> _DATA EXTRACT_
***
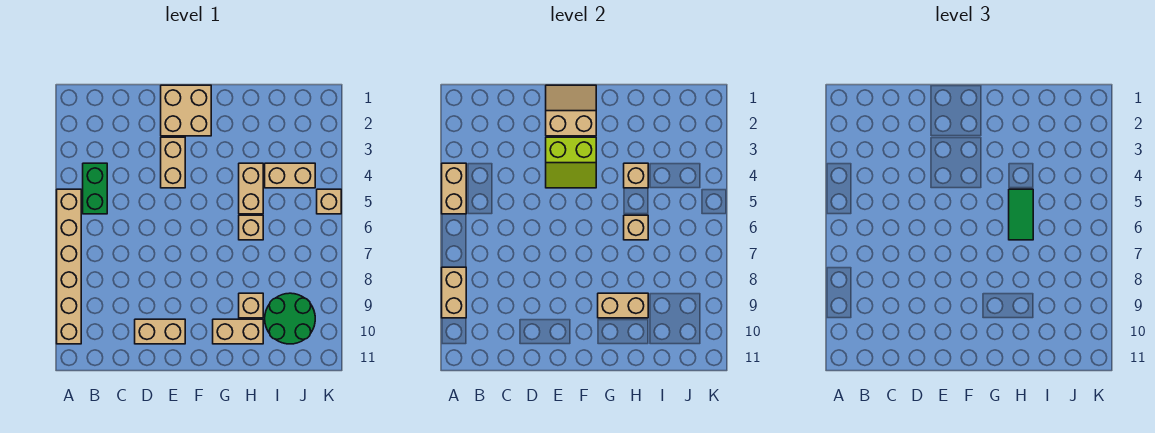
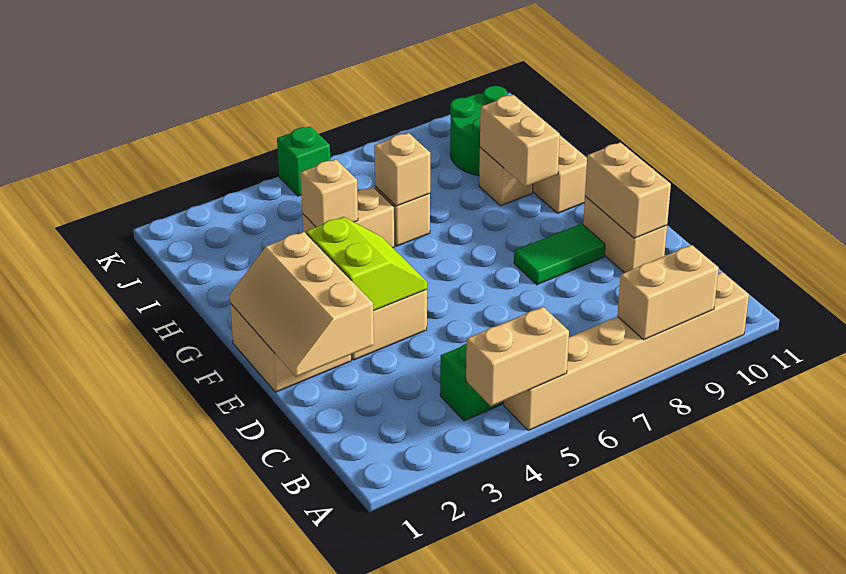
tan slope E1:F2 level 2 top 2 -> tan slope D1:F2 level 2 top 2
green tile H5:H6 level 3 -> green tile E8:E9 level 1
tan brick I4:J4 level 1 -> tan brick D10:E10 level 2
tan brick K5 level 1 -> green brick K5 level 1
***
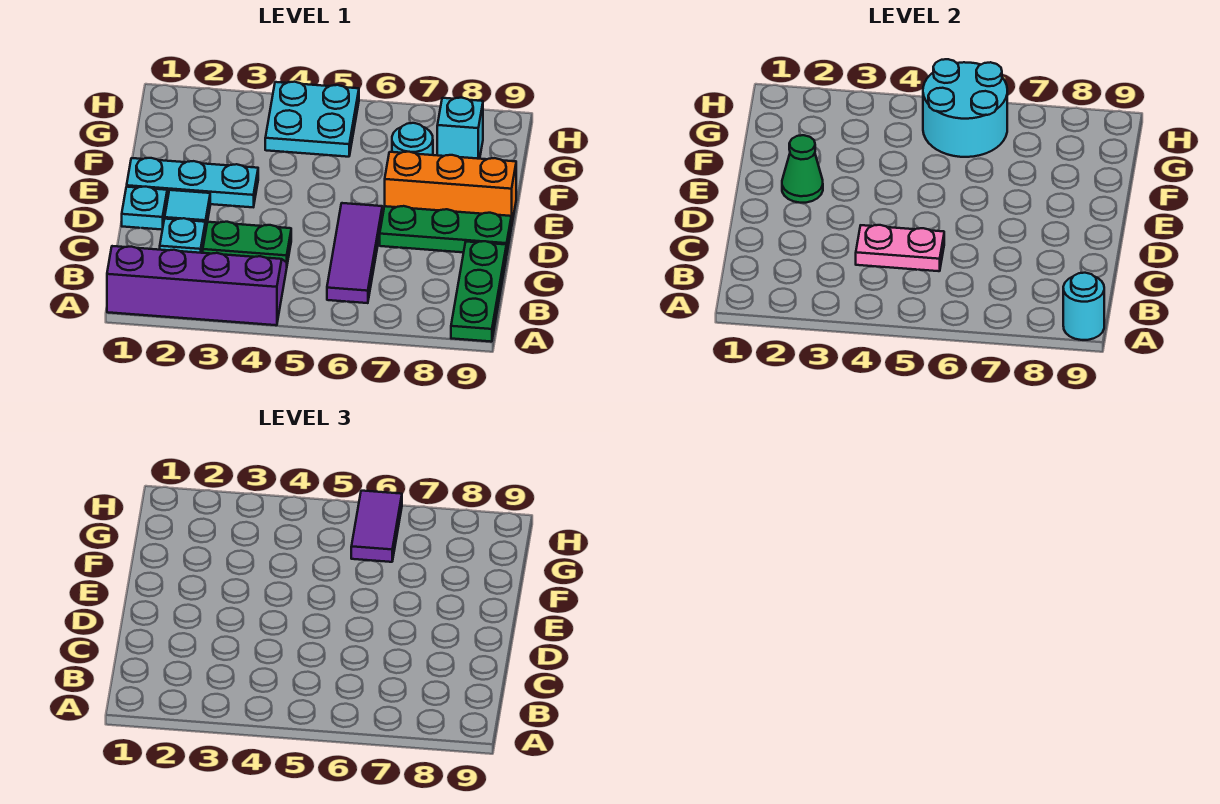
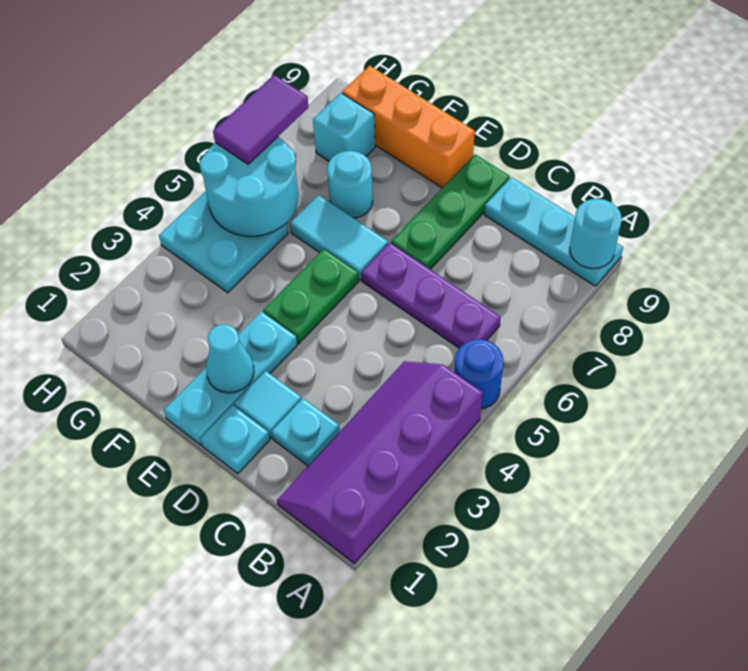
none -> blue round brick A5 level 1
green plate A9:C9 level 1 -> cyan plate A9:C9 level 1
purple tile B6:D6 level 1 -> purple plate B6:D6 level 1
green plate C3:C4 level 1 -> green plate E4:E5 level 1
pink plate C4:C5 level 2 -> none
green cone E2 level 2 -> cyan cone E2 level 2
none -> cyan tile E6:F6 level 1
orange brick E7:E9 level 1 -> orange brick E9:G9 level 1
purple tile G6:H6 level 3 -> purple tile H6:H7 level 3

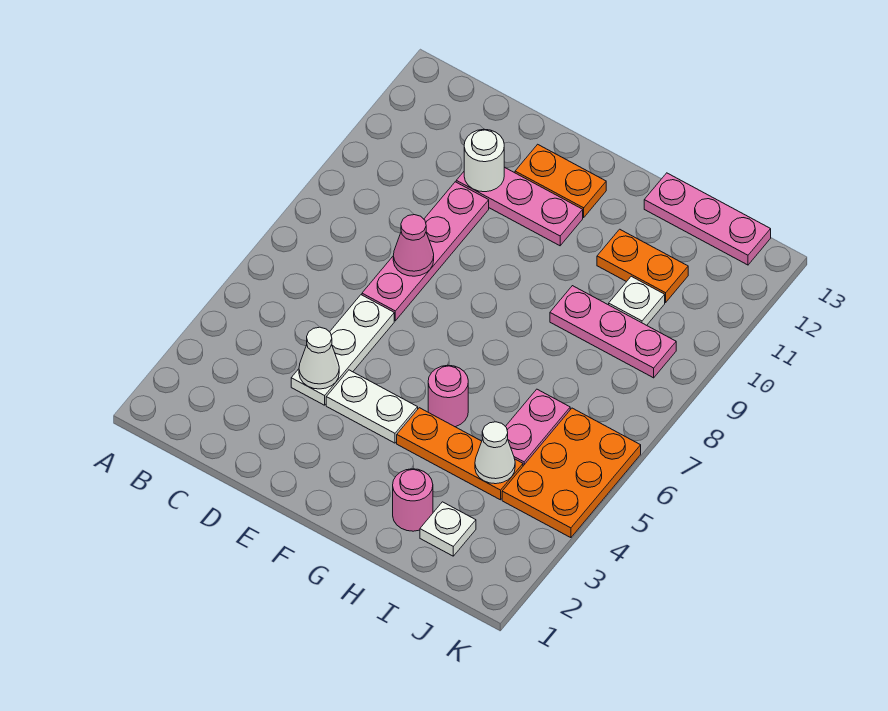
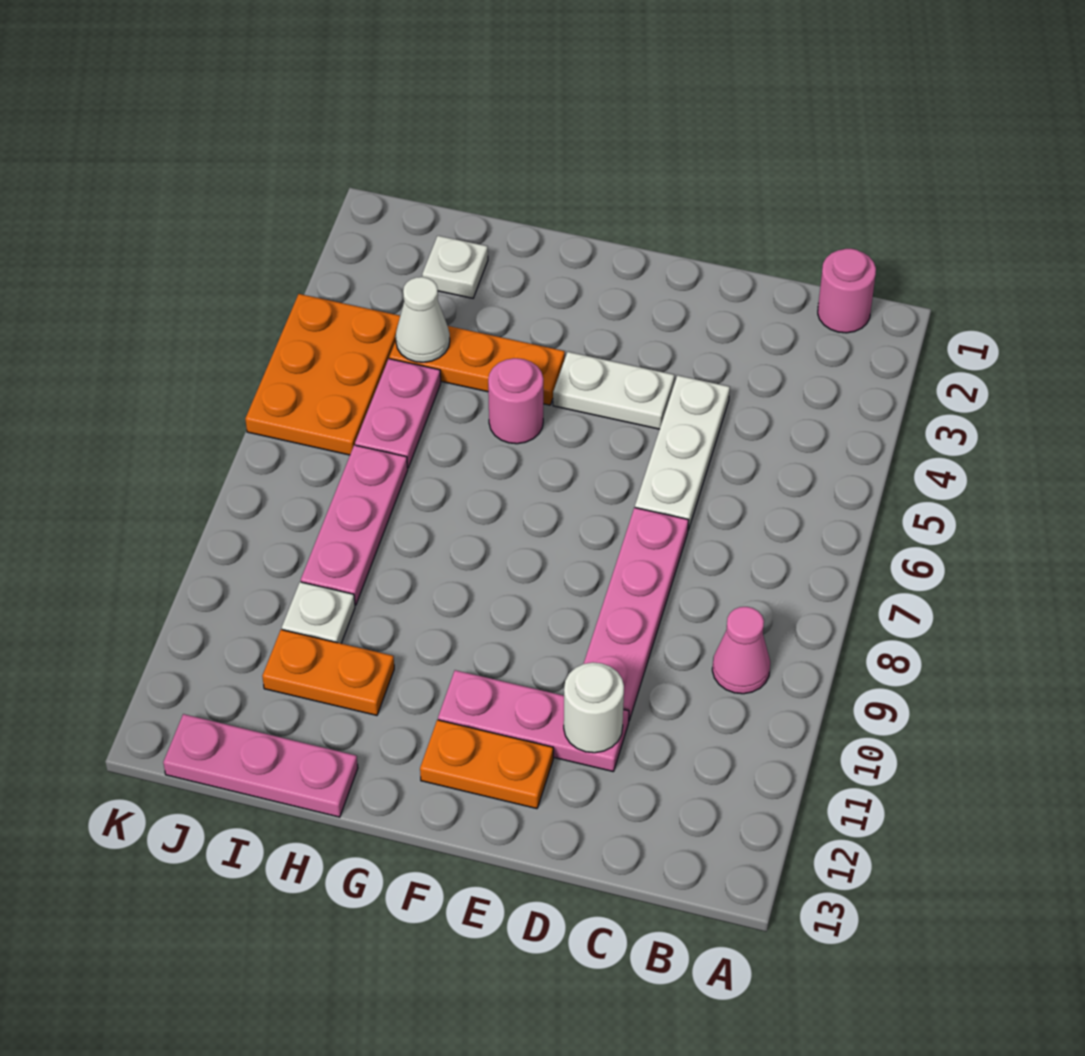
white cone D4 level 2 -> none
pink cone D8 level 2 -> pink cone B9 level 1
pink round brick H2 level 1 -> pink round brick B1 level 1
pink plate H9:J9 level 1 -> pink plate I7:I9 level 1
***
Return exactly, and only, the lines above starting at the line that contains "tan slope E1:F2" and ending at the line that contains "tan brick K5".

tan slope E1:F2 level 2 top 2 -> tan slope D1:F2 level 2 top 2
green tile H5:H6 level 3 -> green tile E8:E9 level 1
tan brick I4:J4 level 1 -> tan brick D10:E10 level 2
tan brick K5 level 1 -> green brick K5 level 1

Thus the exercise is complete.